--- Start Raw records ---

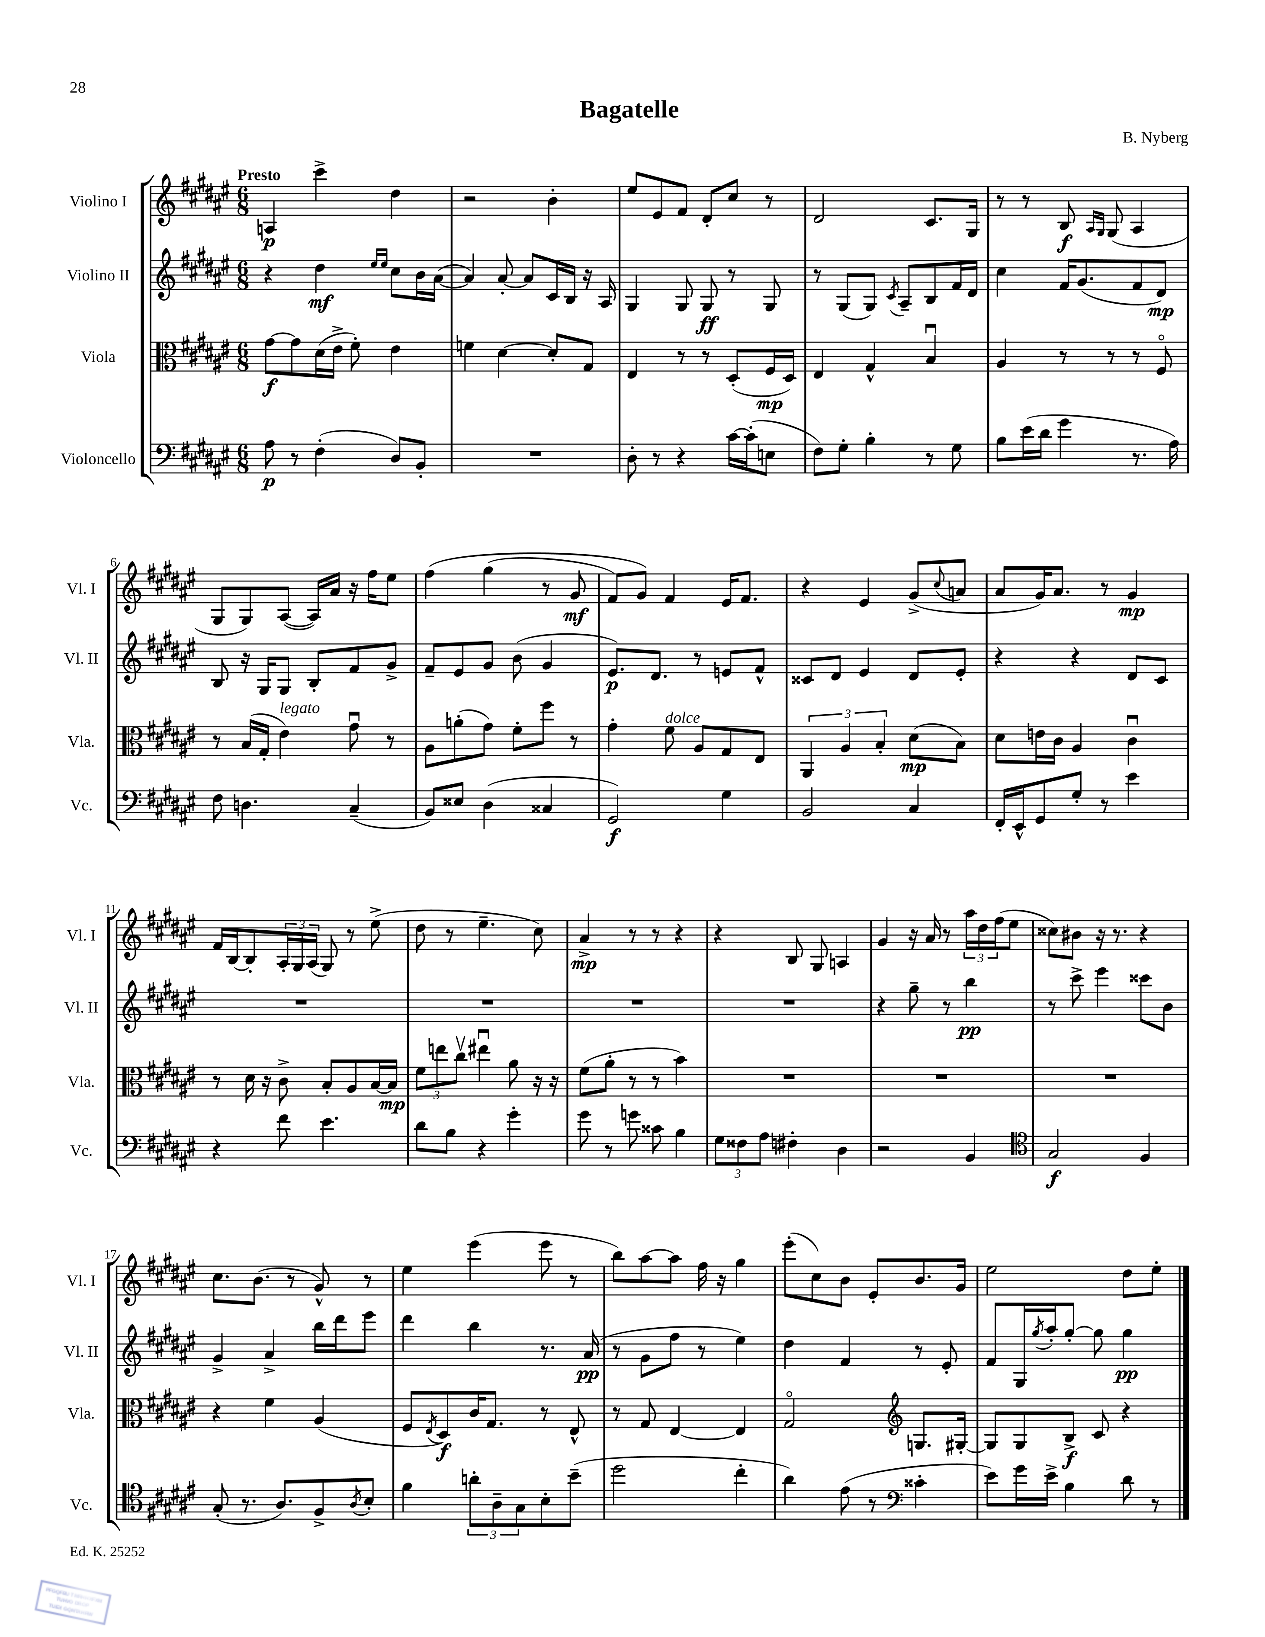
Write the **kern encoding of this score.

**kern	**kern	**kern	**kern
*staff4	*staff3	*staff2	*staff1
*clefF4	*clefC3	*clefG2	*clefG2
*k[f#c#g#d#a#e#]	*k[f#c#g#d#a#e#]	*k[f#c#g#d#a#e#]	*k[f#c#g#d#a#e#]
*M6/8	*M6/8	*M6/8	*M6/8
8A#\	[8g#\L	4r	4A/
8r	8g#\]	.	.
(4F#'\	(16d#\L	4dd#\	4ccc#^\
.	16e#^\JJ	.	.
.	8f#'\)	.	.
.	.	16qqee#/LL	.
.	.	16qqee#/JJ	.
8D#/L)	4e#\	8cc#\L	4dd#\
8BB'/J	.	16b\L	.
.	.	([16a#\JJ	.
=	=	=	=
2.r	4f\	4a#/])	2r
.	[4d#\	[8a#'/	.
.	.	8a#/]L	.
.	8d#'/]L	16c#/L	4b'\
.	.	16B/JJ	.
.	8G#/J	16r	.
.	.	16A#/	.
=	=	=	=
8D#'\	4E#/	4G#/	8ee#/L
8r	.	.	8e#/
4r	8r	8G#/	8f#/J
.	8r	8G#/	8d#'/L
[16c#\LL	(8D#'/L	8r	8cc#/J
(16c#'\]J	.	.	.
8E\J	16F#/L	8G#/	8r
.	16D#/JJ)	.	.
=	=	=	=
8F#\L)	4E#/	8r	2d#/
8G#'\J	.	(8G#/L	.
4B'\	4G#^^/	8G#/J)	.
.	.	8qc#/	.
.	.	8A#~/L	.
8r	4Bu/	8B/	8.c#/L
8G#\	.	16f#/L	.
.	.	16d#/JJ	16G#/Jk
=	=	=	=
8B\L	4A#/	4cc#\	8r
(16e#\L	.	.	8r
16d#\JJ	.	.	.
4g#\	8r	16f#/LK	8B/
.	.	(8.g#/	.
.	.	.	16qqA#/LL
.	.	.	16qqG#/JJ
.	8r	.	(8G#/
8.r	8r	8f#/	4A#/
.	8F#o/	8d#/J)	.
16A#\)	.	.	.
=	=	=	=
8F#\	8r	8B/	8G#/L
4.D\	(16B/LL	16r	8G#/)
.	16G#'/JJ	16G#/LK	.
.	4e#\)	8G#/J	([8A#/J
.	.	8B'/L	16A#/]LL)
.	.	.	16a#/JJ
(4C#~/	8g#u\	8f#/	16r
.	.	.	16ff#\LK
.	8r	8g#^/J	8ee#\J
=	=	=	=
8BB/L)	8A#\L	8f#~/L	&(4ff#\
8E##/J	(8a'\	8e#/	.
(4D#\	8g#\J)	8g#/J	(4gg#\
.	8f#'\L	(8b\	.
4C##/	8ff#\J	4g#/	8r
.	8r	.	8g#/
=	=	=	=
2GG#/)	4g#'\	8.e#/L)	8f#/L)
.	.	.	8g#/J&)
.	.	8.d#/J	.
.	8f#\	.	4f#/
.	8A#/L	8r	.
4G#\	8G#/	8e/L	16e#/LK
.	.	.	8.f#/J
.	8E#/J	8f#^^/J	.
=	=	=	=
2BB/	6AA#/	8c##/L	4r
.	.	8d#/J	.
.	6A#/	.	.
.	.	4e#/	4e#/
.	6B'/	.	.
4C#/	(8d#\L	8d#/L	(8g#^/L
.	.	.	8qqcc#/
.	8B\J)	8e#'/J	8a/J
=	=	=	=
16FF#'/LL	8d#\L	4r	8a#/L
16EE#^^/J	.	.	.
8GG#/	16e\L	.	16g#/K)
.	16c#\JJ	.	8.a#/J
8G#'/J	4A#/	4r	.
8r	.	.	8r
4e#\	4c#u\	8d#/L	4g#/
.	.	8c#/J	.
=	=	=	=
4r	8r	2.r	16f#/LL
.	.	.	[16B/J
.	16d#\	.	8B'/]
.	16r	.	.
8f#\	8c#^\	.	24A#'/L
.	.	.	24G#/
.	.	.	(24A#/JJ
4.e#\	8B'/L	.	8G#/)
.	8A#/	.	8r
.	[16B/L	.	(8ee#^\
.	16B/]JJ	.	.
=	=	=	=
8d#\L	12f#\L	2.r	8dd#\
.	12ee\	.	.
8B\J	.	.	8r
.	12cc#v\J	.	.
4r	4ee#u\	.	4.ee#~\
4g#'\	8a#\	.	.
.	16r	.	8cc#\)
.	16r	.	.
=	=	=	=
8g#\	(8f#\L	2.r	4a#^/
8r	8a#'\J	.	.
8g\	8r	.	8r
8c##\	8r	.	8r
4B\	4b\)	.	4r
=	=	=	=
12G#\L	2.r	2.r	4r
12F##\	.	.	.
12A#\J	.	.	.
4F#'\	.	.	8B/
.	.	.	8G#/
4D#\	.	.	4A/
=	=	=	=
2r	2.r	4r	4g#/
.	.	8gg#~\	16r
.	.	.	16a#/
.	.	8r	8r
4BB/	.	4bb\	24aa#\LL
.	.	.	24dd#\
.	.	.	(24ff#\J
.	.	.	8ee#\J
=	=	=	=
*clefC4	*	*	*
2G#/	2.r	8r	8cc##\L)
.	.	8ccc#^\	8b#\J
.	.	4eee#\	16r
.	.	.	8.r
4F#/	.	8ccc##\L	4r
.	.	8b\J	.
=	=	=	=
(8G#'/	4r	4g#^/	8.cc#\L
8.r	.	.	.
.	.	.	(8.b\J
.	4f#\	4a#^/	.
8.A#/L)	.	.	.
.	.	.	8r
8F#^/	(4A#/	16bb\LL	8g#^^/)
.	.	16ddd#\J	.
8qA#/	.	.	.
8B'/J	.	8eee#\J	8r
=	=	=	=
4f#\	8F#/L	4ddd#\	4ee#\
.	8qE#/	.	.
.	8D#/)	.	.
12a'\L	16c#/K	4bb\	(4eee#\
.	8.G#/J	.	.
12A#~\	.	.	.
12G#\	.	.	.
8B'\	8r	8.r	8eee#\
(8b~\J	8E#^^/	.	8r
.	.	(16a#/	.
=	=	=	=
2dd#\	8r	8r	8bb\L)
.	8G#/	8g#\L	[8aa#\
.	[4E#/	8ff#\J	8aa#\]J
.	.	8r	16ff#\
.	.	.	16r
4cc#'\	4E#/]	4ee#\)	4gg#\
=	=	=	=
4a#\)	2G#o/	4dd#\	(8eee#'\L
.	.	.	8cc#\)
(8e#\	.	4f#/	8b\J
8r	.	.	8e#'/L
*clefF4	*clefG2	*	*
4c##'\	8.G/L	8r	8.b/
.	.	8e#'/	.
.	[16G#'/Jk	.	16g#/Jk
=	=	=	=
8e#\L)	8G#/]L	8f#/L	2ee#\
16g#\L	8G#/	16G#/L	.
.	.	8qgg#/	.
16e#^\JJ	.	16aa#'/J	.
4B\	8B^/J	[8gg#'/J	.
.	8c#/	8gg#\]	.
8d#\	4r	4gg#\	8dd#\L
8r	.	.	8ee#'\J
==	==	==	==
*-	*-	*-	*-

--- End Raw records ---

» Exercise brief
Pick out and copy every line of the items that contains the string "kern".

» Worked solution
Write the **kern encoding of this score.
**kern	**kern	**kern	**kern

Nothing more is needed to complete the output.